[Stored items]
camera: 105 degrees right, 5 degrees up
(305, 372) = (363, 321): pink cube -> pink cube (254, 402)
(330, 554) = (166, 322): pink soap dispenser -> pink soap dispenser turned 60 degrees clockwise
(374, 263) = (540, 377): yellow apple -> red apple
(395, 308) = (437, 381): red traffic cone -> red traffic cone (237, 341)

* * *

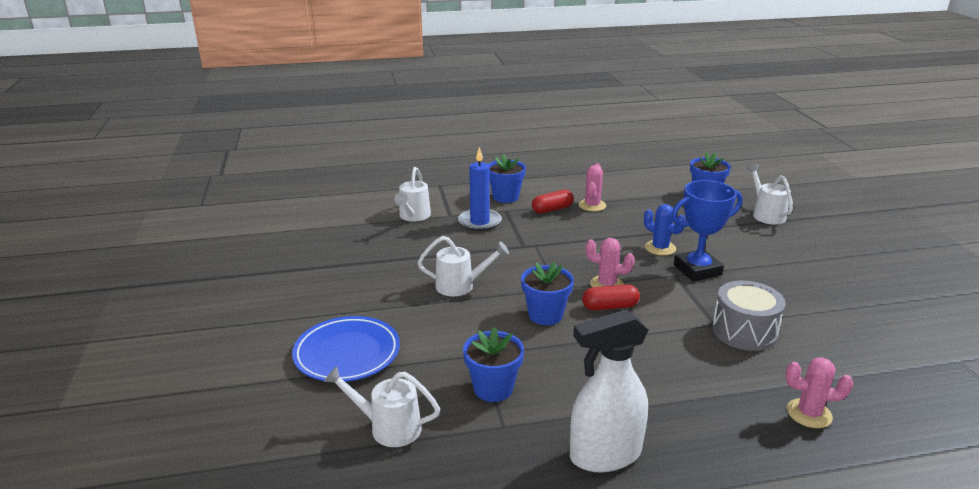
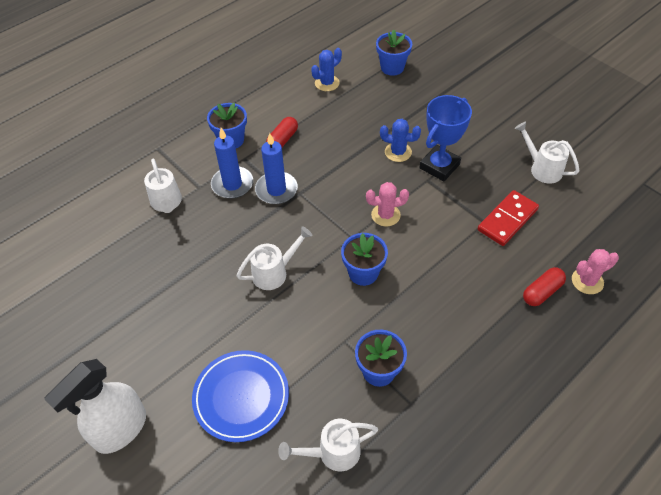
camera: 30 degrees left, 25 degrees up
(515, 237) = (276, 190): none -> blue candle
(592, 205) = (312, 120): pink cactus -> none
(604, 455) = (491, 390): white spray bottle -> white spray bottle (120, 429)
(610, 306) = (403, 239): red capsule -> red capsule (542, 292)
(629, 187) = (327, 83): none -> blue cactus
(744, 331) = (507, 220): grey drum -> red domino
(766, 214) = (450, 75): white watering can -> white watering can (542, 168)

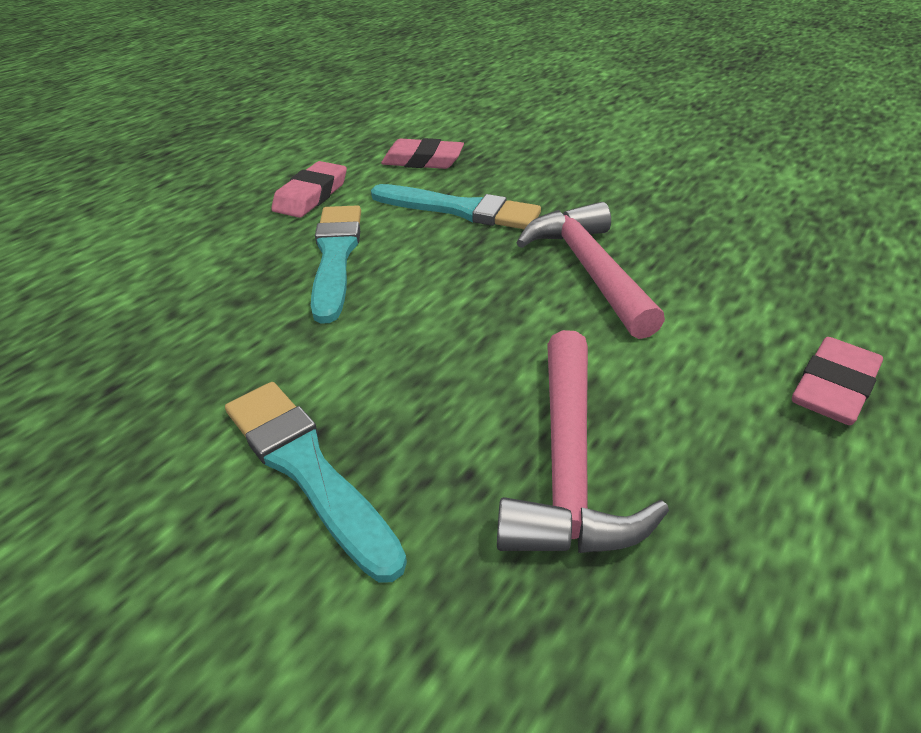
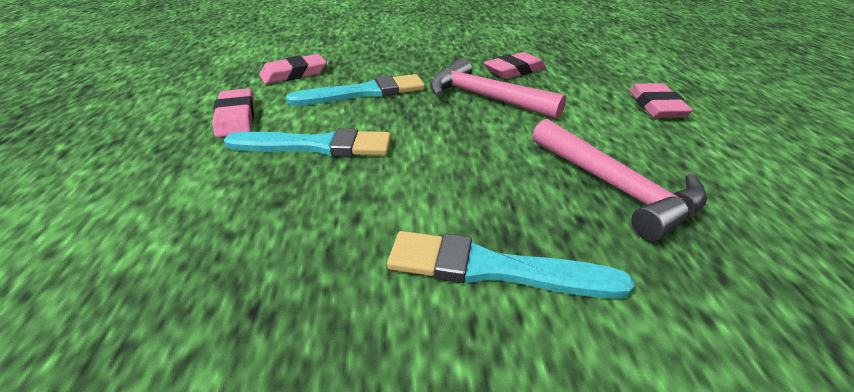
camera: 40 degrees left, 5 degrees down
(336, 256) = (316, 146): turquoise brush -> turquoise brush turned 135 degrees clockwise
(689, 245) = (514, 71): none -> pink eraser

**Job:** Which lines of the records above hold the word "degrees"? Copy each of them.

**Task result:**
camera: 105 degrees right, 5 degrees up
(330, 554) = (166, 322): pink soap dispenser -> pink soap dispenser turned 60 degrees clockwise
camera: 30 degrees left, 25 degrees up
camera: 40 degrees left, 5 degrees down
(336, 256) = (316, 146): turquoise brush -> turquoise brush turned 135 degrees clockwise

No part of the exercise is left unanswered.